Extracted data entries
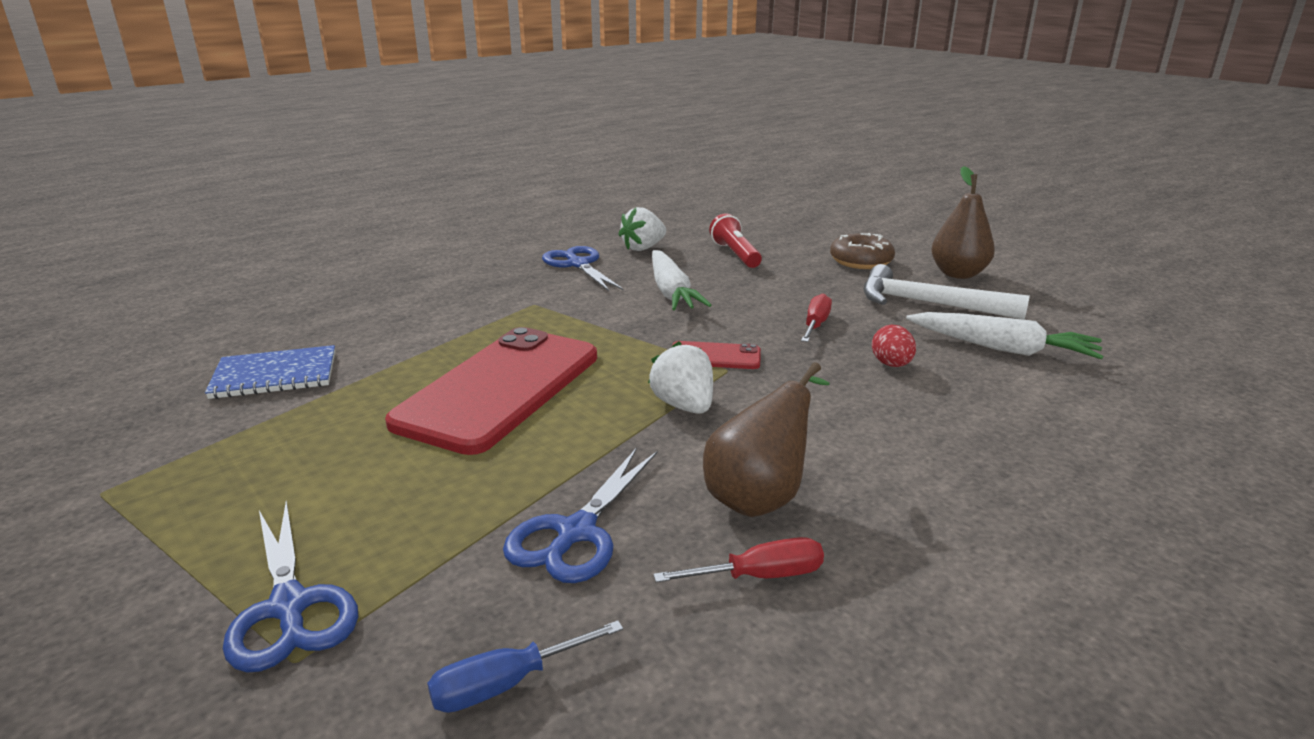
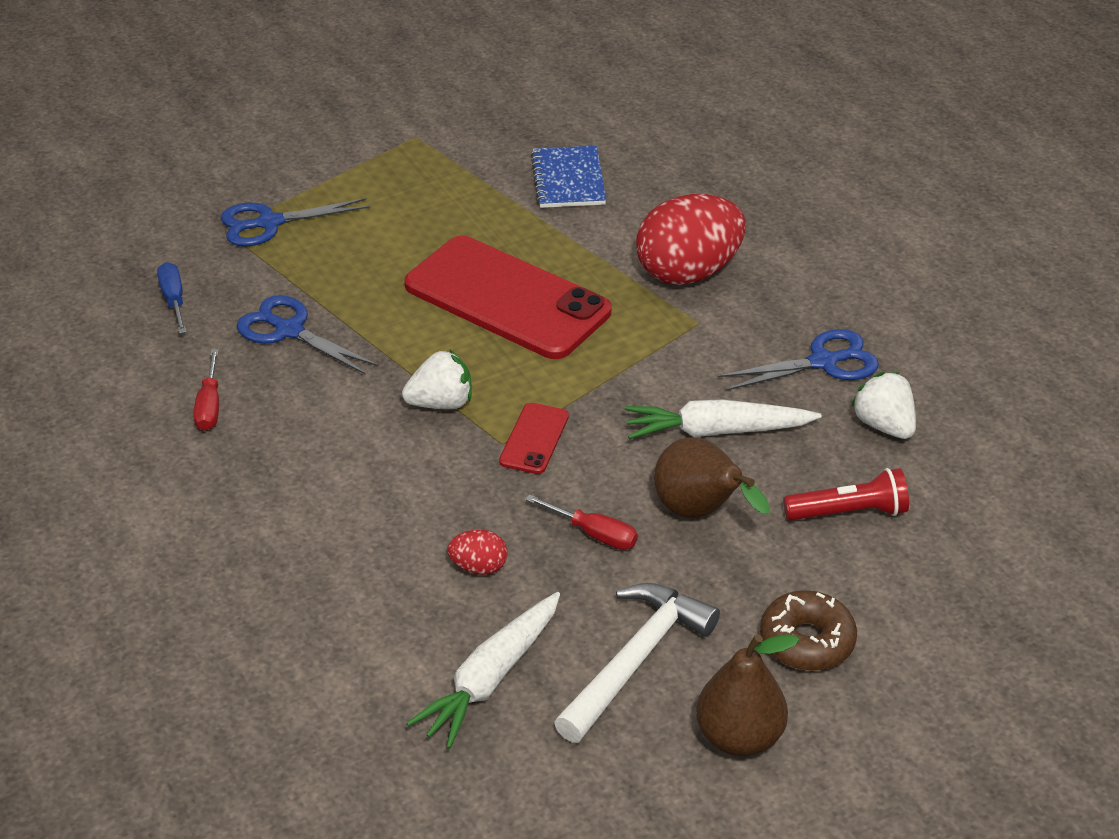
camera: 100 degrees right, 15 degrees up
(459, 311) = (688, 272): none -> red egg
(760, 497) = (292, 423): brown pear -> brown pear (700, 513)

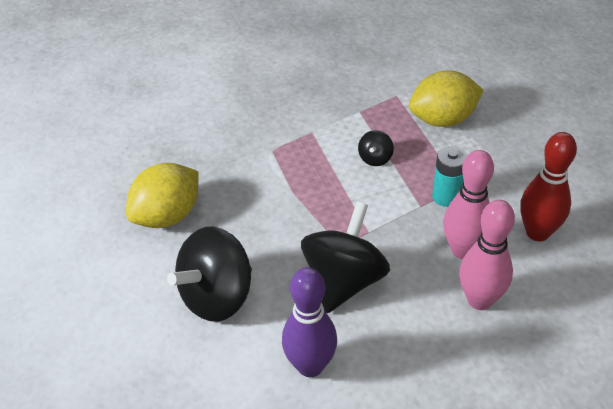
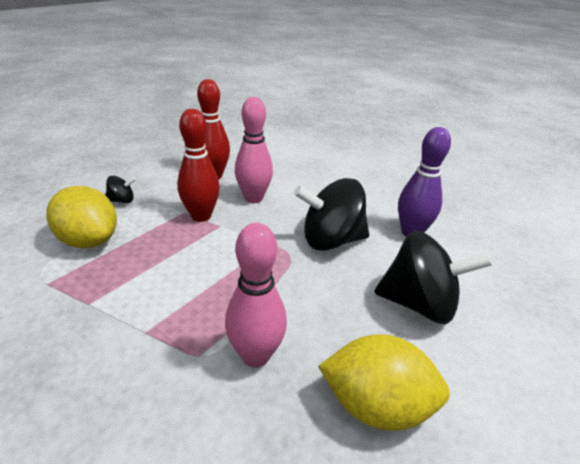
camera: 125 degrees left, 10 degrees down
(375, 159) = (172, 267): black spinning top -> black spinning top (122, 200)
(446, 196) = (201, 216): turquoise battery -> red bowling pin
(479, 300) = (291, 185): pink bowling pin -> pink bowling pin (255, 355)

What is needed: If a line in the entries above has the word "camera", copy it.

Task output:
camera: 100 degrees right, 15 degrees up
camera: 125 degrees left, 10 degrees down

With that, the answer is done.